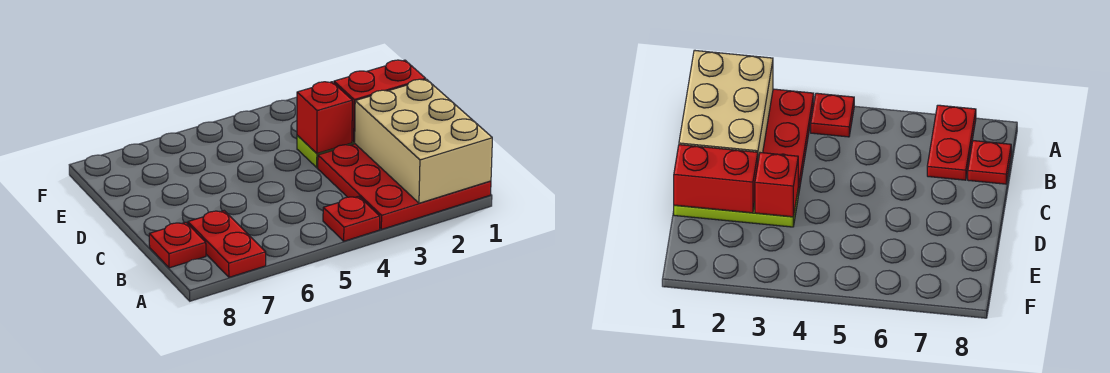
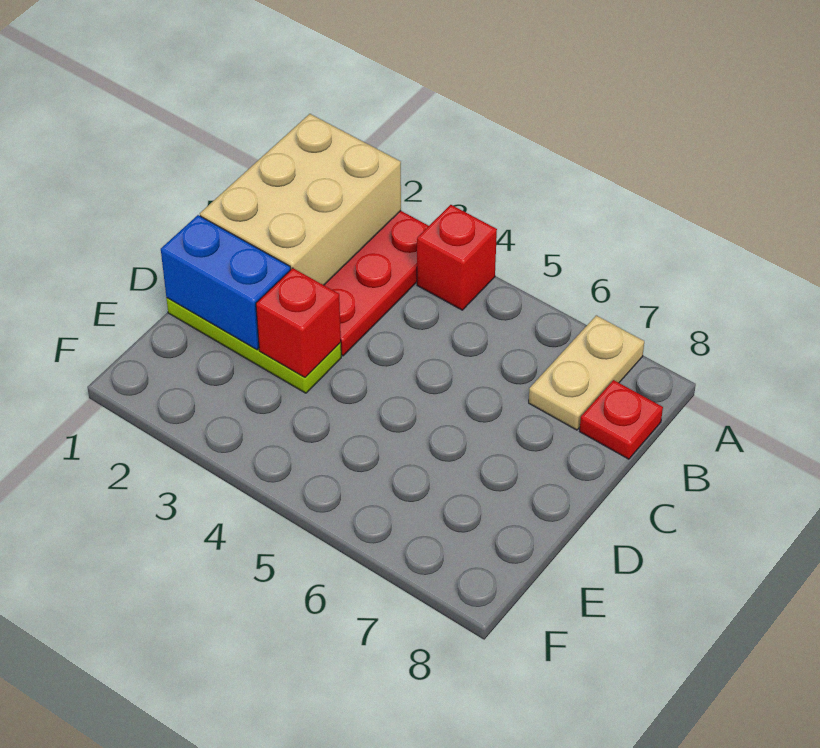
red plate A4 level 1 -> red brick A4 level 1
red plate A7:B7 level 1 -> tan plate A7:B7 level 1
red brick D1:D2 level 2 -> blue brick D1:D2 level 2

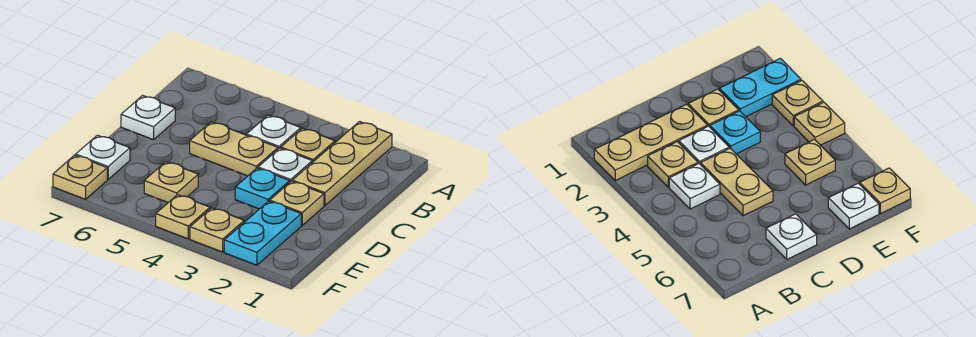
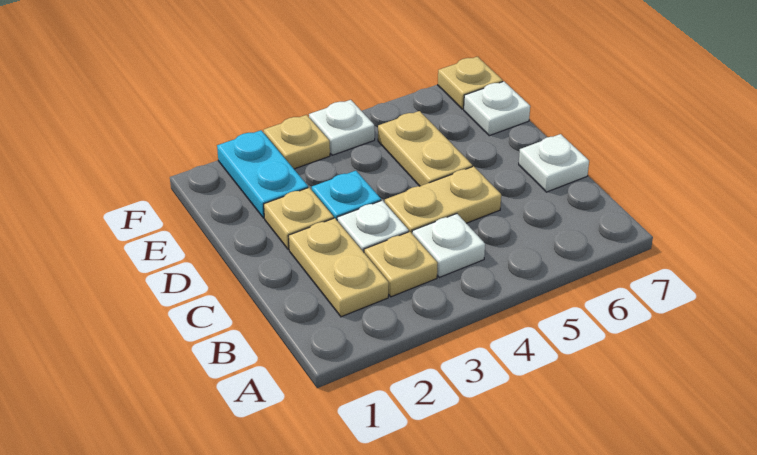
tan plate A2:C2 level 1 -> tan plate B2:C2 level 1
tan plate E5 level 1 -> tan plate D5:E5 level 1
tan plate F4 level 1 -> white plate F4 level 1

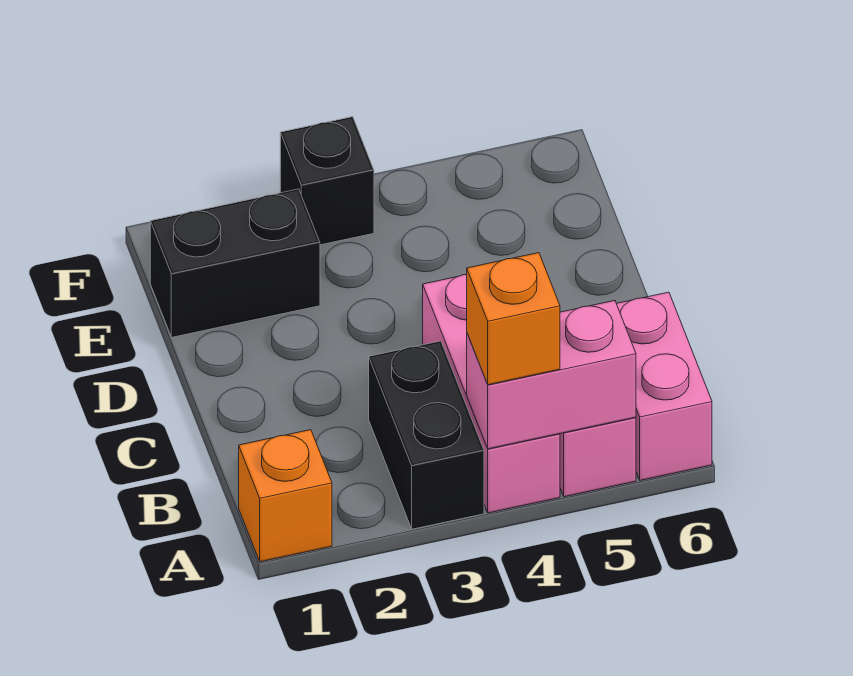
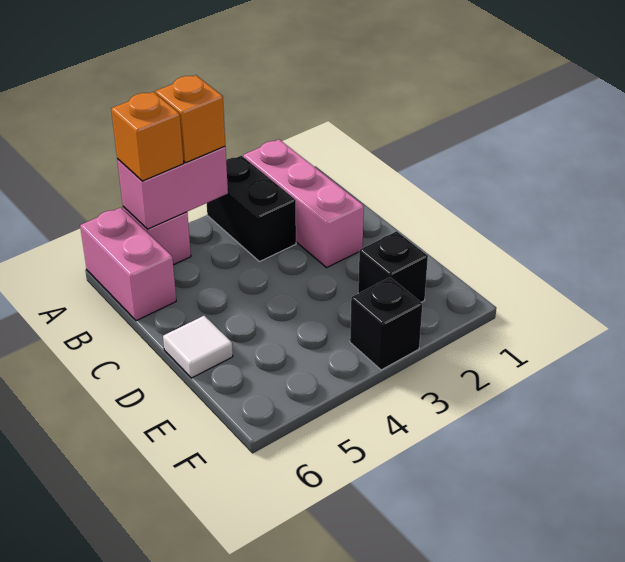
orange brick A1 level 1 -> orange brick A5 level 3
pink brick A4:C4 level 1 -> pink brick A2:C2 level 1
none -> white tile D6 level 1
black brick E1:E2 level 1 -> black brick E2 level 1

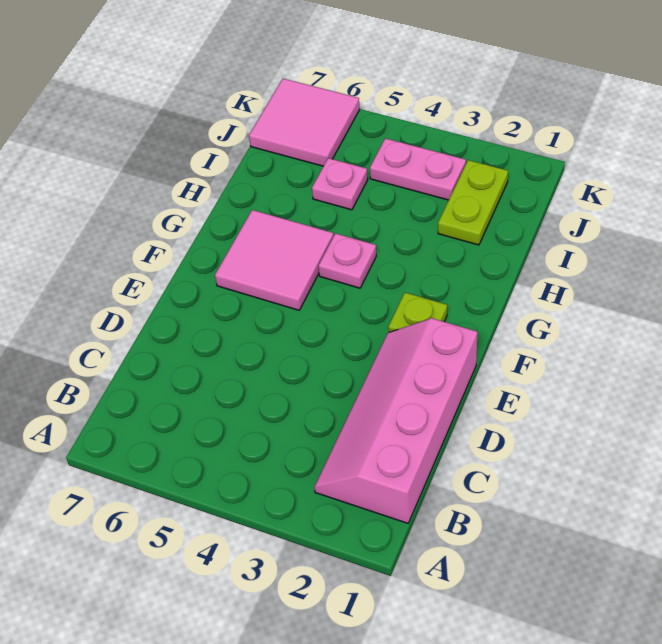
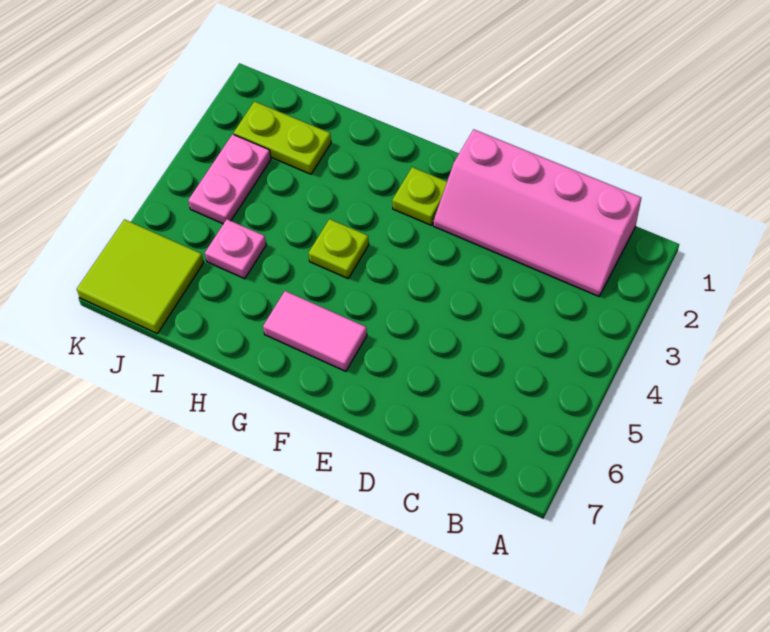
pink tile F5:G6 level 1 -> pink tile F6:G6 level 1
pink plate G4 level 1 -> lime plate G4 level 1
pink tile J6:K7 level 1 -> lime tile J6:K7 level 1

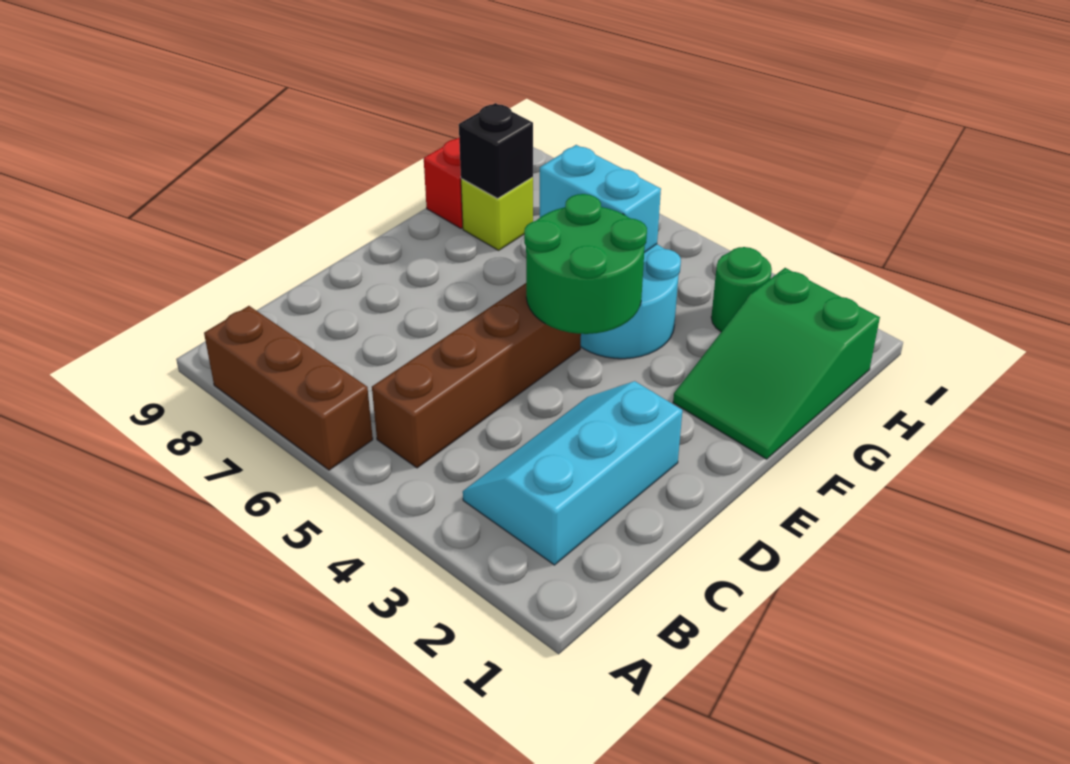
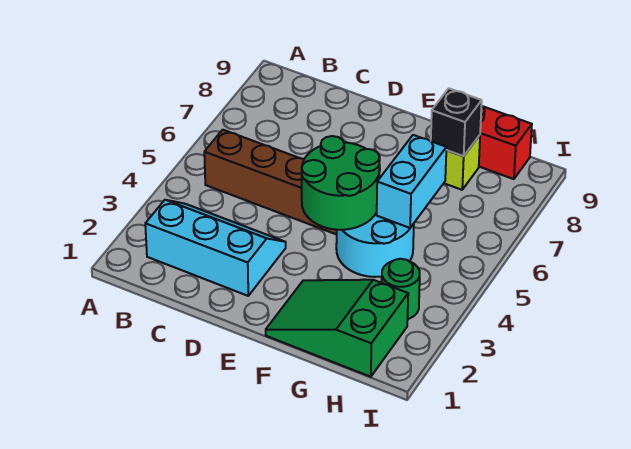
brown brick A6:A8 level 1 -> none

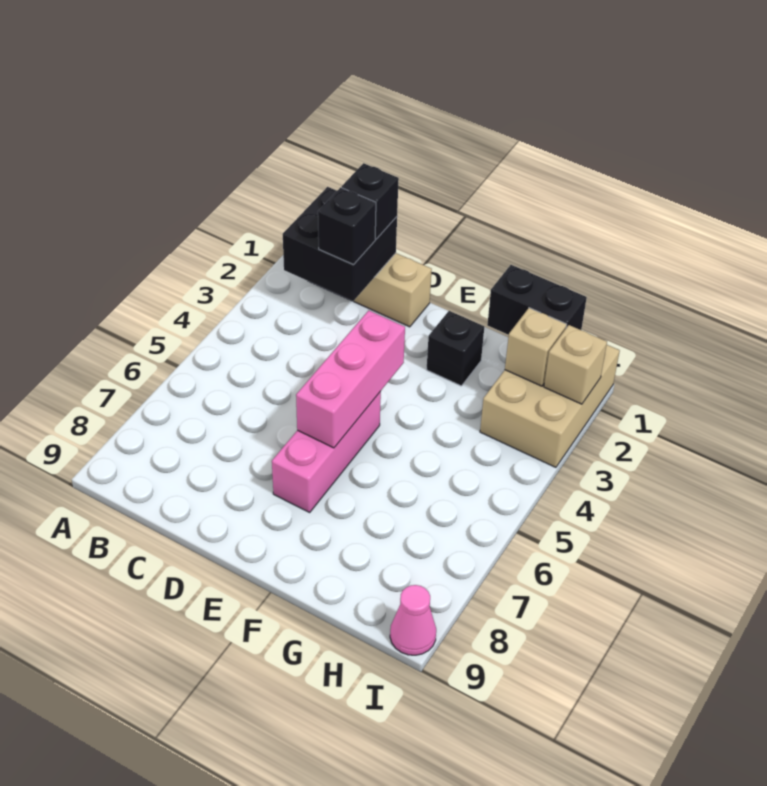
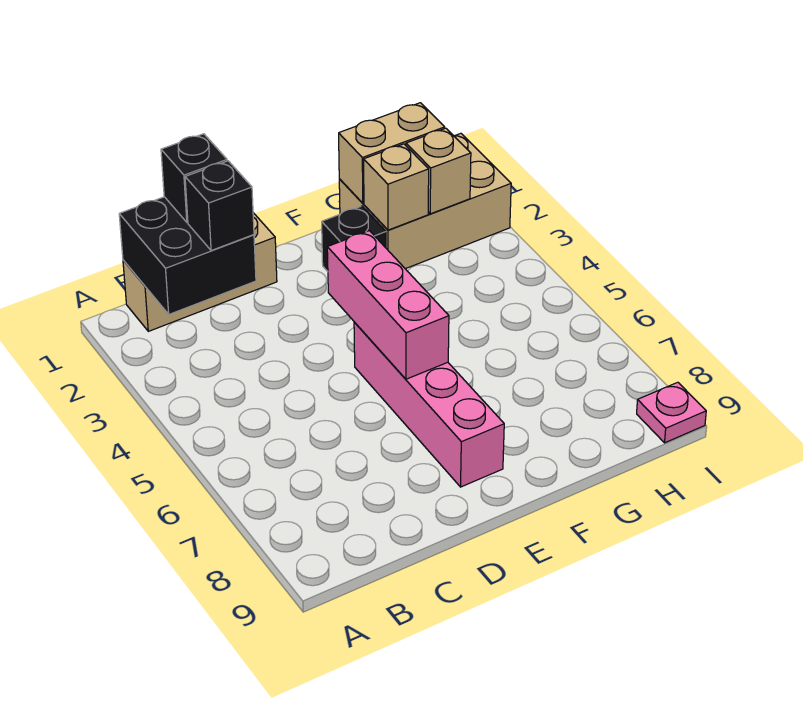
pink brick E5:E7 level 1 -> pink brick E5:E8 level 1
black brick G1:H1 level 2 -> tan brick G1:H1 level 2
tan brick H1:I3 level 1 -> tan brick G1:I2 level 1
tan brick I2 level 2 -> tan brick G2 level 2
pink cone I9 level 1 -> pink plate I9 level 1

**WHAT YOU SHOULD DO**
Restate word for word the lines above that start at the line containing "pink tile F5:G6" and run to the end of the listing; exclude the pictures.

**EXERCISE ANSWER**
pink tile F5:G6 level 1 -> pink tile F6:G6 level 1
pink plate G4 level 1 -> lime plate G4 level 1
pink tile J6:K7 level 1 -> lime tile J6:K7 level 1

brown brick A6:A8 level 1 -> none

pink brick E5:E7 level 1 -> pink brick E5:E8 level 1
black brick G1:H1 level 2 -> tan brick G1:H1 level 2
tan brick H1:I3 level 1 -> tan brick G1:I2 level 1
tan brick I2 level 2 -> tan brick G2 level 2
pink cone I9 level 1 -> pink plate I9 level 1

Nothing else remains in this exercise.